***** EXCERPTED DATA *****

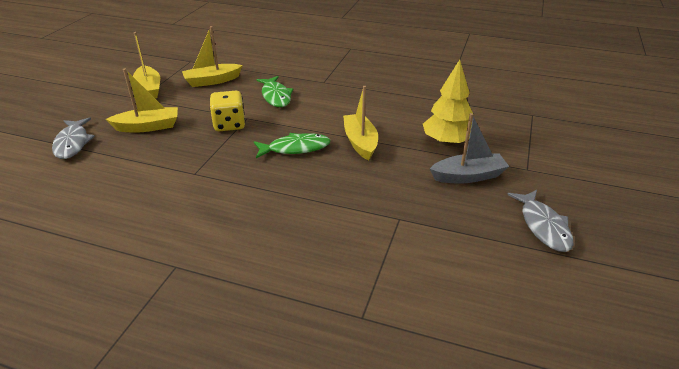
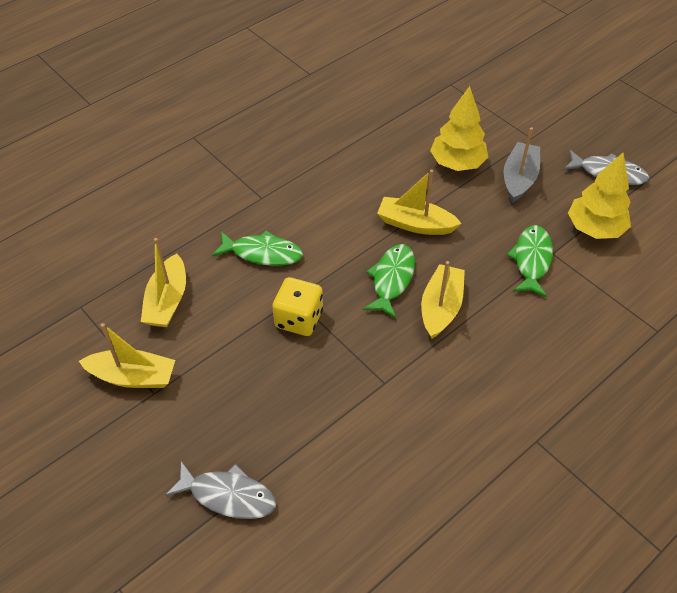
camera: 60 degrees left, 15 degrees up
(148, 127) = (244, 402): yellow boat -> yellow boat (441, 307)
(379, 209) = (531, 260): none -> green fish
(457, 236) = (595, 229): none -> yellow tree

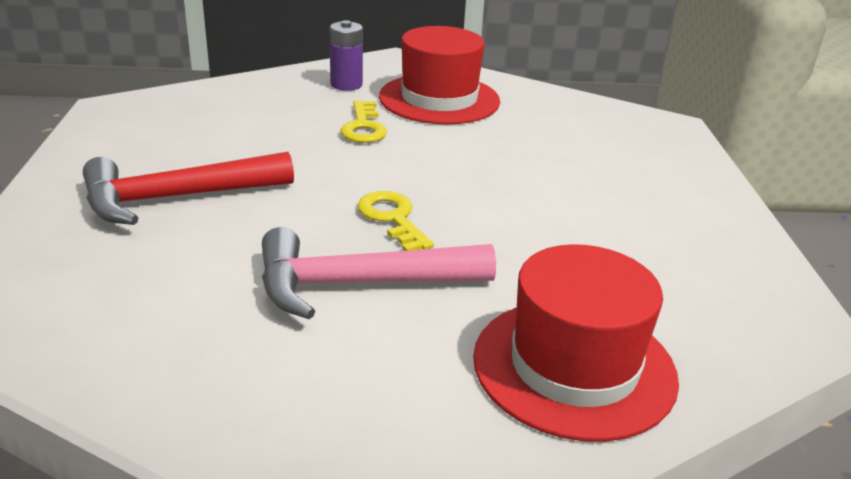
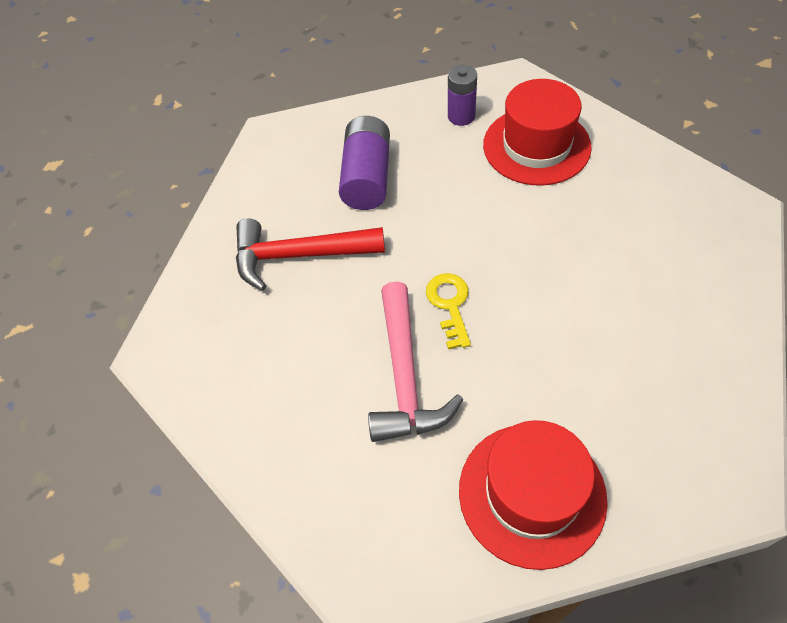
camera: 25 degrees right, 25 degrees up
(249, 132) = (367, 177): none -> purple battery
(359, 284) = (405, 376): pink hammer -> pink hammer turned 105 degrees counterclockwise
(363, 127) = (459, 181): yellow key -> none

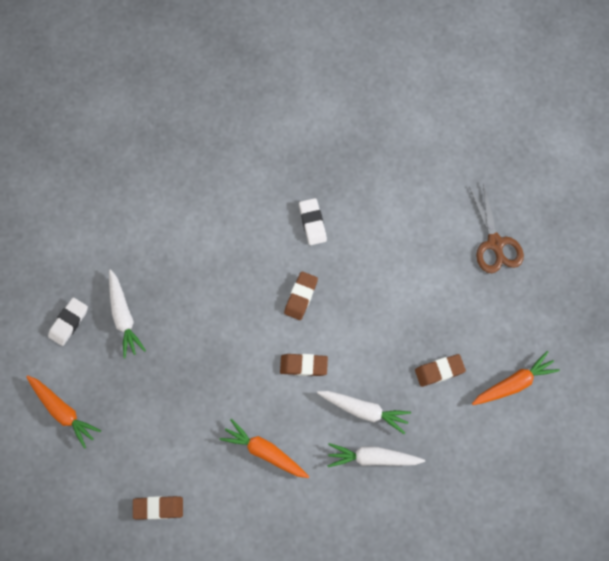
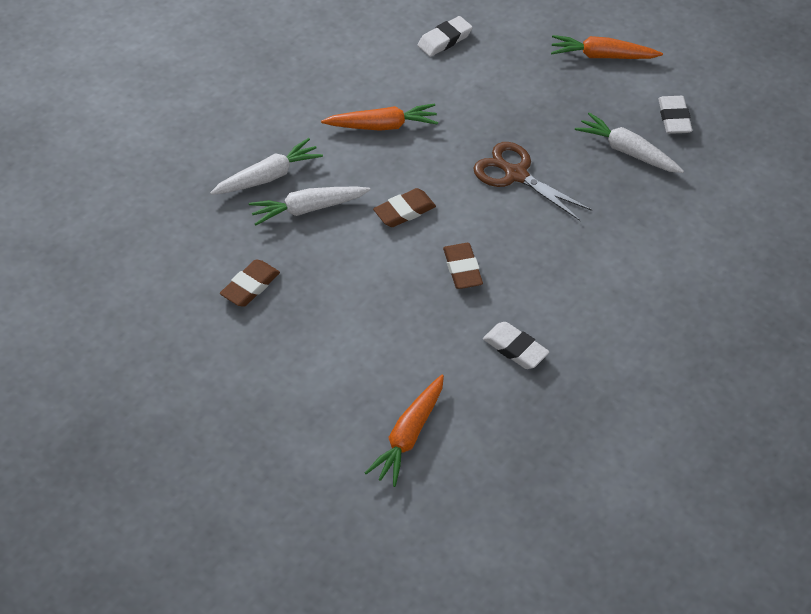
camera: 145 degrees right, 20 degrees down
(158, 508) = (444, 40): brown eraser -> white eraser
(495, 243) = (273, 458): brown scissors -> brown scissors (516, 175)
(514, 383) = (154, 321): orange carrot -> orange carrot (408, 435)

*****

GOAL OF THE EXERCISE -> Nothing but an exact copy belongs in the answer: the lines from the top of the records through the line containing "camera: 145 degrees right, 20 degrees down", minus the pictures.

RESULT BELOW ->
camera: 60 degrees left, 15 degrees up
(148, 127) = (244, 402): yellow boat -> yellow boat (441, 307)
(379, 209) = (531, 260): none -> green fish
(457, 236) = (595, 229): none -> yellow tree

camera: 25 degrees right, 25 degrees up
(249, 132) = (367, 177): none -> purple battery
(359, 284) = (405, 376): pink hammer -> pink hammer turned 105 degrees counterclockwise
(363, 127) = (459, 181): yellow key -> none

camera: 145 degrees right, 20 degrees down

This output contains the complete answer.